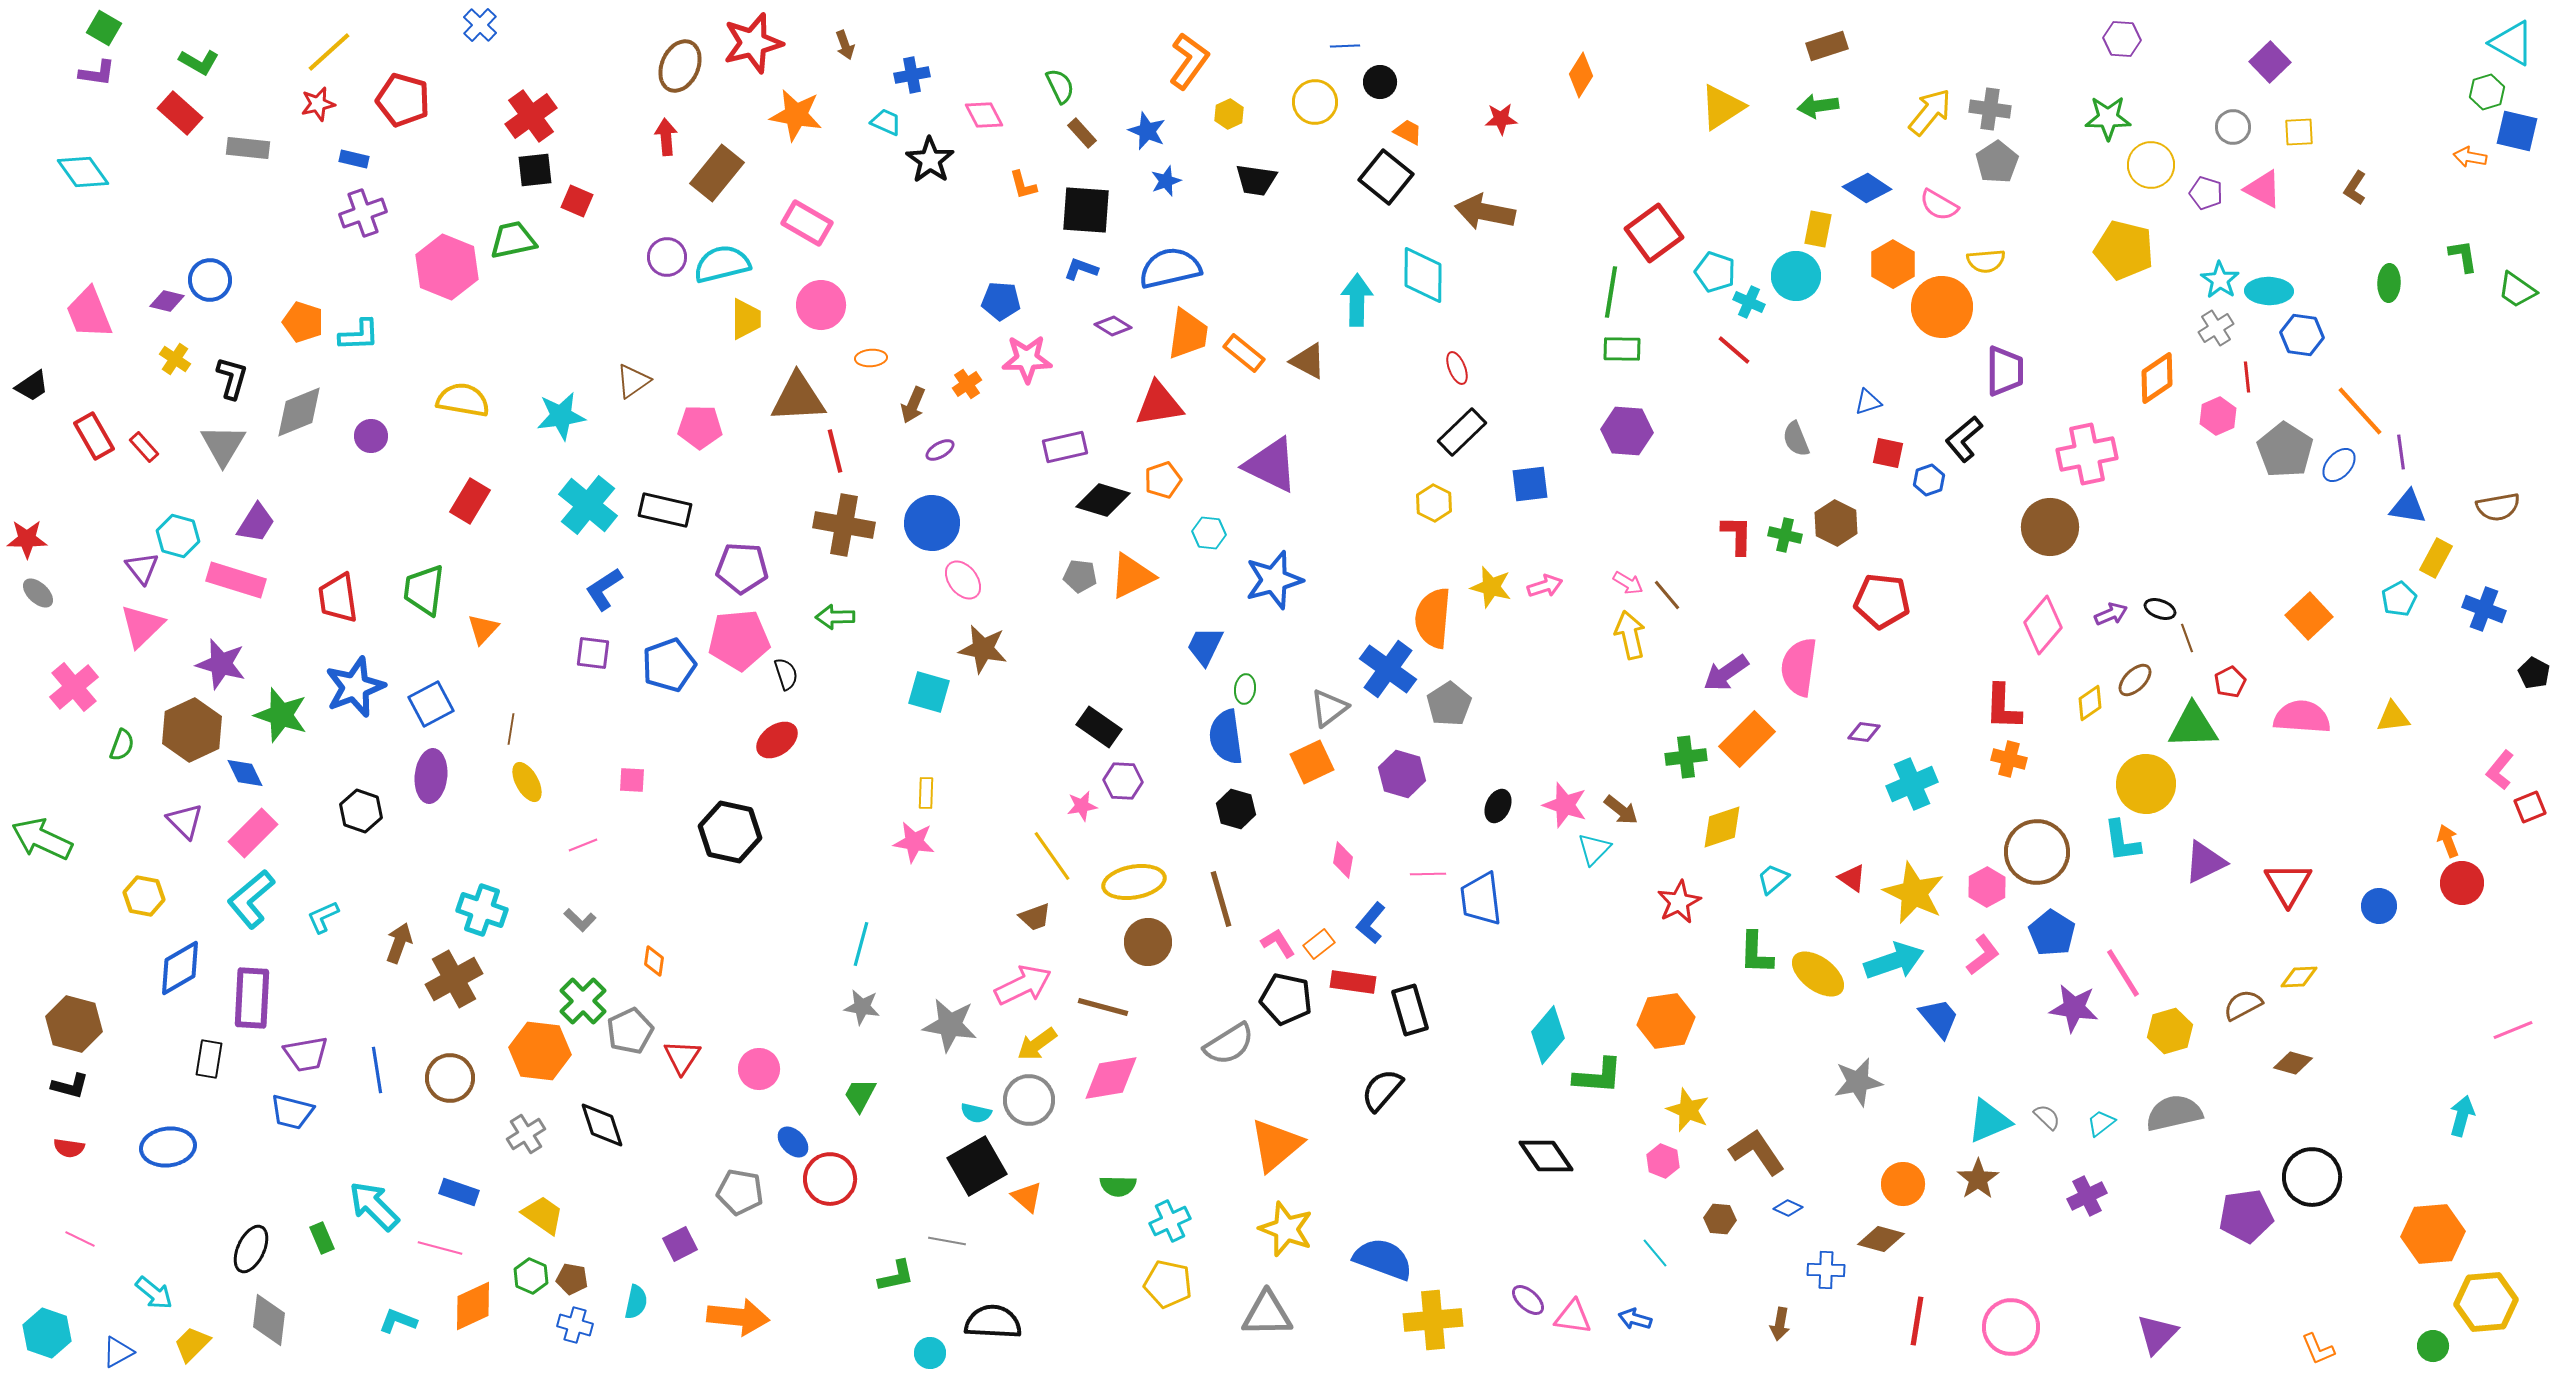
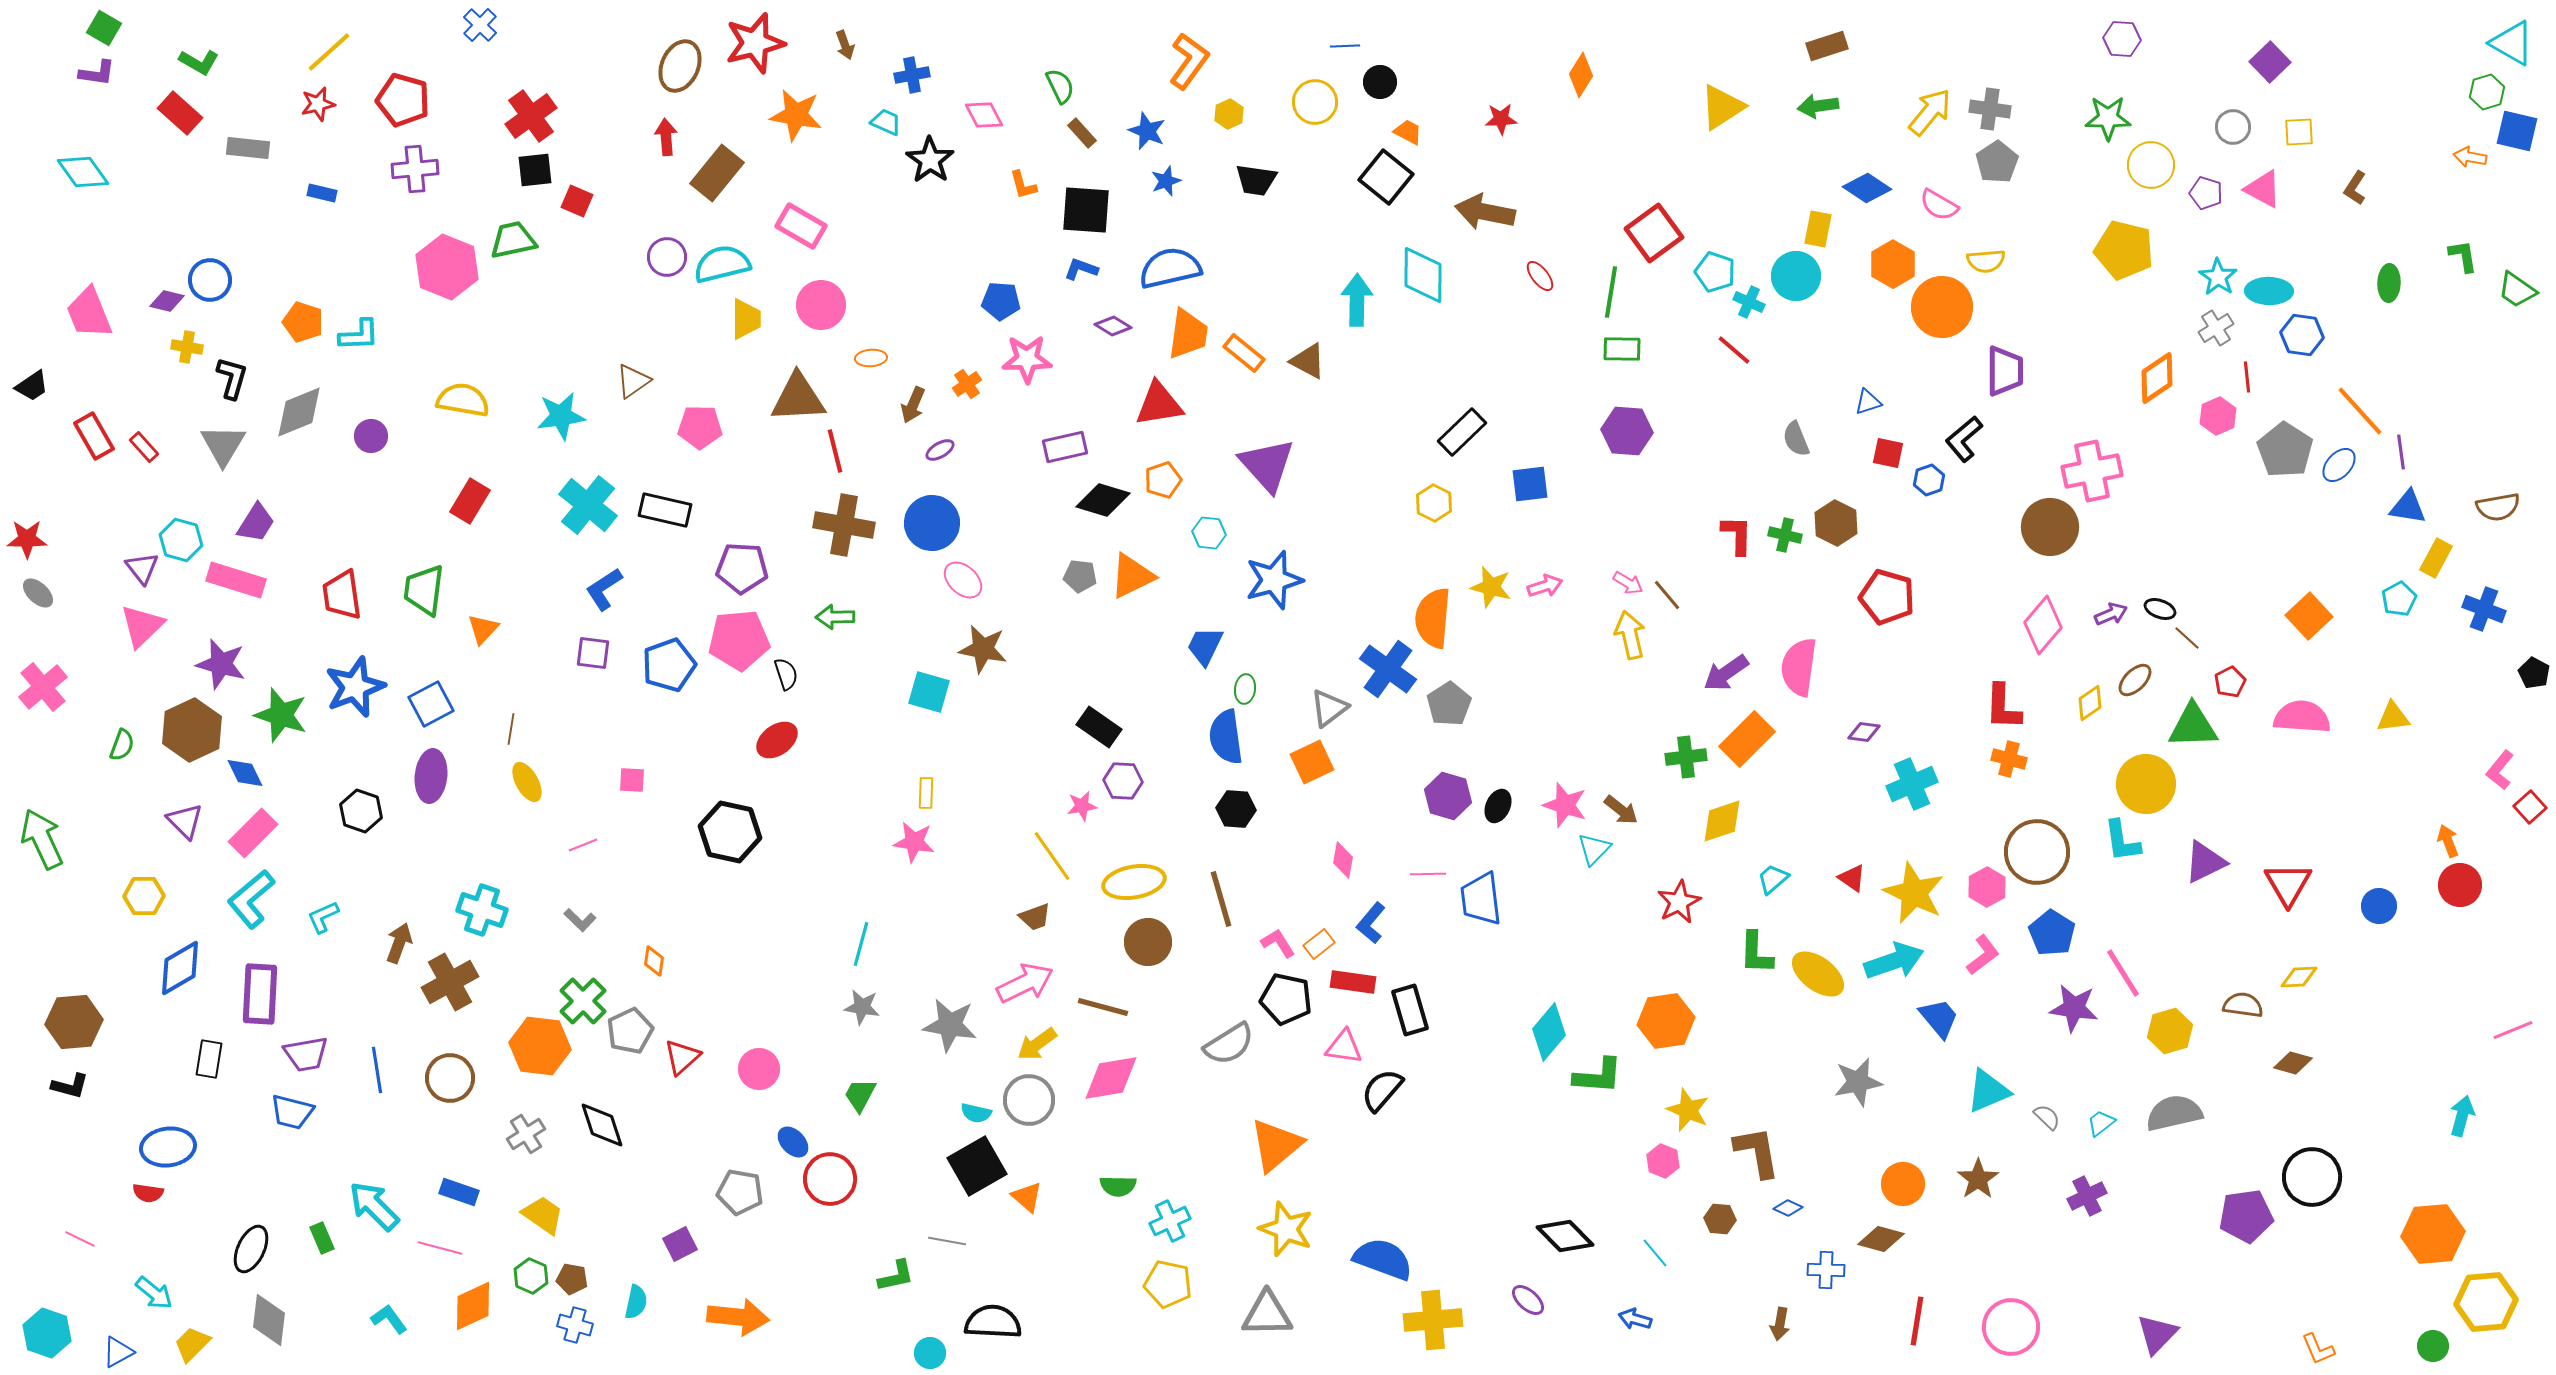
red star at (753, 43): moved 2 px right
blue rectangle at (354, 159): moved 32 px left, 34 px down
purple cross at (363, 213): moved 52 px right, 44 px up; rotated 15 degrees clockwise
pink rectangle at (807, 223): moved 6 px left, 3 px down
cyan star at (2220, 280): moved 2 px left, 3 px up
yellow cross at (175, 359): moved 12 px right, 12 px up; rotated 24 degrees counterclockwise
red ellipse at (1457, 368): moved 83 px right, 92 px up; rotated 16 degrees counterclockwise
pink cross at (2087, 454): moved 5 px right, 17 px down
purple triangle at (1271, 465): moved 4 px left; rotated 22 degrees clockwise
cyan hexagon at (178, 536): moved 3 px right, 4 px down
pink ellipse at (963, 580): rotated 9 degrees counterclockwise
red trapezoid at (338, 598): moved 4 px right, 3 px up
red pentagon at (1882, 601): moved 5 px right, 4 px up; rotated 10 degrees clockwise
brown line at (2187, 638): rotated 28 degrees counterclockwise
pink cross at (74, 687): moved 31 px left
purple hexagon at (1402, 774): moved 46 px right, 22 px down
red square at (2530, 807): rotated 20 degrees counterclockwise
black hexagon at (1236, 809): rotated 12 degrees counterclockwise
yellow diamond at (1722, 827): moved 6 px up
green arrow at (42, 839): rotated 40 degrees clockwise
red circle at (2462, 883): moved 2 px left, 2 px down
yellow hexagon at (144, 896): rotated 12 degrees counterclockwise
brown cross at (454, 979): moved 4 px left, 3 px down
pink arrow at (1023, 985): moved 2 px right, 2 px up
purple rectangle at (252, 998): moved 8 px right, 4 px up
brown semicircle at (2243, 1005): rotated 36 degrees clockwise
brown hexagon at (74, 1024): moved 2 px up; rotated 20 degrees counterclockwise
cyan diamond at (1548, 1035): moved 1 px right, 3 px up
orange hexagon at (540, 1051): moved 5 px up
red triangle at (682, 1057): rotated 15 degrees clockwise
cyan triangle at (1989, 1121): moved 1 px left, 30 px up
red semicircle at (69, 1148): moved 79 px right, 45 px down
brown L-shape at (1757, 1152): rotated 24 degrees clockwise
black diamond at (1546, 1156): moved 19 px right, 80 px down; rotated 10 degrees counterclockwise
pink triangle at (1573, 1317): moved 229 px left, 270 px up
cyan L-shape at (398, 1321): moved 9 px left, 2 px up; rotated 33 degrees clockwise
------------
Exercise:
Say only how many lines in the records carry the word "ellipse".

Exercise solution:
2